### INPUT DATA

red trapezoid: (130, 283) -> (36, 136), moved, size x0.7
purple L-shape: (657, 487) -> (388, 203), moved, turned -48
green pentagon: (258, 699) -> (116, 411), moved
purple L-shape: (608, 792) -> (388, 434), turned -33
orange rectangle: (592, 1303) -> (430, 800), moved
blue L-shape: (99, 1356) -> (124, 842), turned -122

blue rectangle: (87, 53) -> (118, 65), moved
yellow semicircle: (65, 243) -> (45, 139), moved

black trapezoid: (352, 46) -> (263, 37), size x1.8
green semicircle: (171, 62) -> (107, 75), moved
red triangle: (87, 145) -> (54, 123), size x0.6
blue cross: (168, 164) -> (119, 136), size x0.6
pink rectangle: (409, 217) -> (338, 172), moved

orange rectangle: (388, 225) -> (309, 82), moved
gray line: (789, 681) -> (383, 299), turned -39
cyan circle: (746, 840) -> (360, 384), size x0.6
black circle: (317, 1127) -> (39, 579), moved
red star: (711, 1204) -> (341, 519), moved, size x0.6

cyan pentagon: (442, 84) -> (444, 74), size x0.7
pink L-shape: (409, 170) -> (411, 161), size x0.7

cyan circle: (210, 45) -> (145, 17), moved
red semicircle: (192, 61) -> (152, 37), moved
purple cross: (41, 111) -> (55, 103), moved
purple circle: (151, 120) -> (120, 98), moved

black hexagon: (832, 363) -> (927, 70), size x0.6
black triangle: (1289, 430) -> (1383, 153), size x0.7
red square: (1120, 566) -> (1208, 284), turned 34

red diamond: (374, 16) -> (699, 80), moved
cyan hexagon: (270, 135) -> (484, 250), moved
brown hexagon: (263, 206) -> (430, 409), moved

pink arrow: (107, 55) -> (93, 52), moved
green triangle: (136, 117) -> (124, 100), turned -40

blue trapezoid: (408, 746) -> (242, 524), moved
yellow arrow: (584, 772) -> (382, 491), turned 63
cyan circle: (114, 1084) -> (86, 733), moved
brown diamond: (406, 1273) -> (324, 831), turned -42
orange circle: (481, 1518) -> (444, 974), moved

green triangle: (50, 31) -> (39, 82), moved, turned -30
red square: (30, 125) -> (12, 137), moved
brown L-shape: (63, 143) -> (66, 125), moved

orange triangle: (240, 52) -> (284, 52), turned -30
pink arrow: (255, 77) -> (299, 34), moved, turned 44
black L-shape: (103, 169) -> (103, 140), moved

######

# EXERCISE DIRECTIONS
Please print exactly the lines from the one containing "pink rectangle: (409, 217)" through the last line of the records, both included, and nothing else.

# ANSWER TO THIS PROBLEM
pink rectangle: (409, 217) -> (338, 172), moved

orange rectangle: (388, 225) -> (309, 82), moved
gray line: (789, 681) -> (383, 299), turned -39
cyan circle: (746, 840) -> (360, 384), size x0.6
black circle: (317, 1127) -> (39, 579), moved
red star: (711, 1204) -> (341, 519), moved, size x0.6

cyan pentagon: (442, 84) -> (444, 74), size x0.7
pink L-shape: (409, 170) -> (411, 161), size x0.7

cyan circle: (210, 45) -> (145, 17), moved
red semicircle: (192, 61) -> (152, 37), moved
purple cross: (41, 111) -> (55, 103), moved
purple circle: (151, 120) -> (120, 98), moved

black hexagon: (832, 363) -> (927, 70), size x0.6
black triangle: (1289, 430) -> (1383, 153), size x0.7
red square: (1120, 566) -> (1208, 284), turned 34

red diamond: (374, 16) -> (699, 80), moved
cyan hexagon: (270, 135) -> (484, 250), moved
brown hexagon: (263, 206) -> (430, 409), moved

pink arrow: (107, 55) -> (93, 52), moved
green triangle: (136, 117) -> (124, 100), turned -40

blue trapezoid: (408, 746) -> (242, 524), moved
yellow arrow: (584, 772) -> (382, 491), turned 63
cyan circle: (114, 1084) -> (86, 733), moved
brown diamond: (406, 1273) -> (324, 831), turned -42
orange circle: (481, 1518) -> (444, 974), moved

green triangle: (50, 31) -> (39, 82), moved, turned -30
red square: (30, 125) -> (12, 137), moved
brown L-shape: (63, 143) -> (66, 125), moved

orange triangle: (240, 52) -> (284, 52), turned -30
pink arrow: (255, 77) -> (299, 34), moved, turned 44
black L-shape: (103, 169) -> (103, 140), moved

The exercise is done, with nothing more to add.